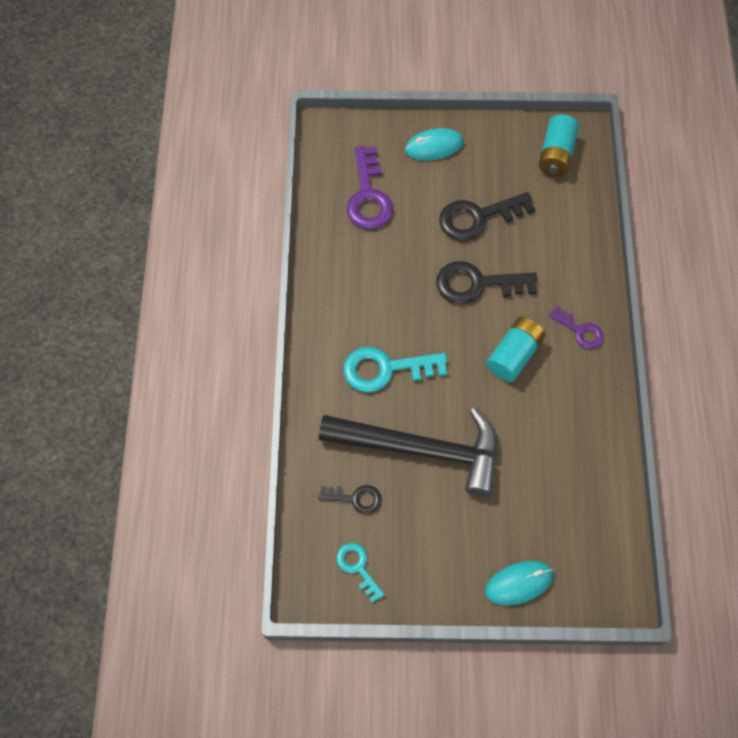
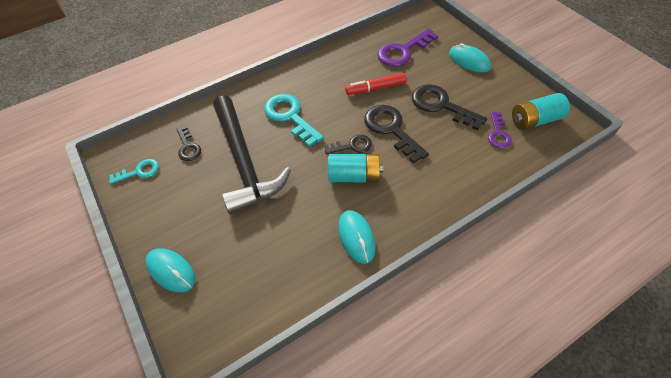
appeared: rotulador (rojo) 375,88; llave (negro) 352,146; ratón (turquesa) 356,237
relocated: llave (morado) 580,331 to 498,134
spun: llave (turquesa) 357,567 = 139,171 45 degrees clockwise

...

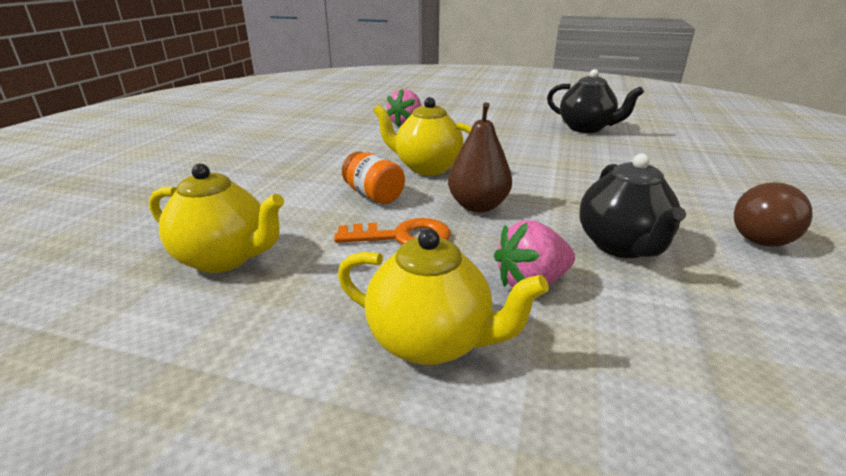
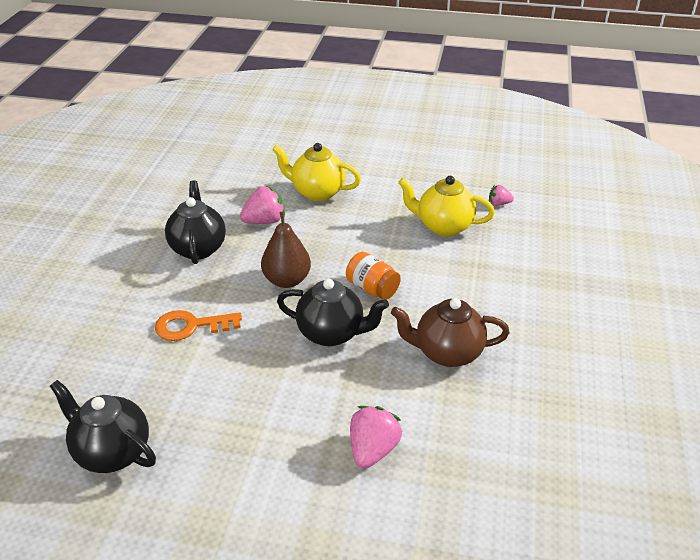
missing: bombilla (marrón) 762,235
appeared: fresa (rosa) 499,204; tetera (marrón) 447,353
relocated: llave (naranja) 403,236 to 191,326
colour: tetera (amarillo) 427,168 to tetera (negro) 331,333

*EXERCISE BRIEF:*
Output the lines above exactly, but only those between the line holding "appeared: rotulador (rojo)" and the line holding "spun: llave (turquesa)", inclusive.

*ANSWER FOR THE TASK:*
appeared: rotulador (rojo) 375,88; llave (negro) 352,146; ratón (turquesa) 356,237
relocated: llave (morado) 580,331 to 498,134
spun: llave (turquesa) 357,567 = 139,171 45 degrees clockwise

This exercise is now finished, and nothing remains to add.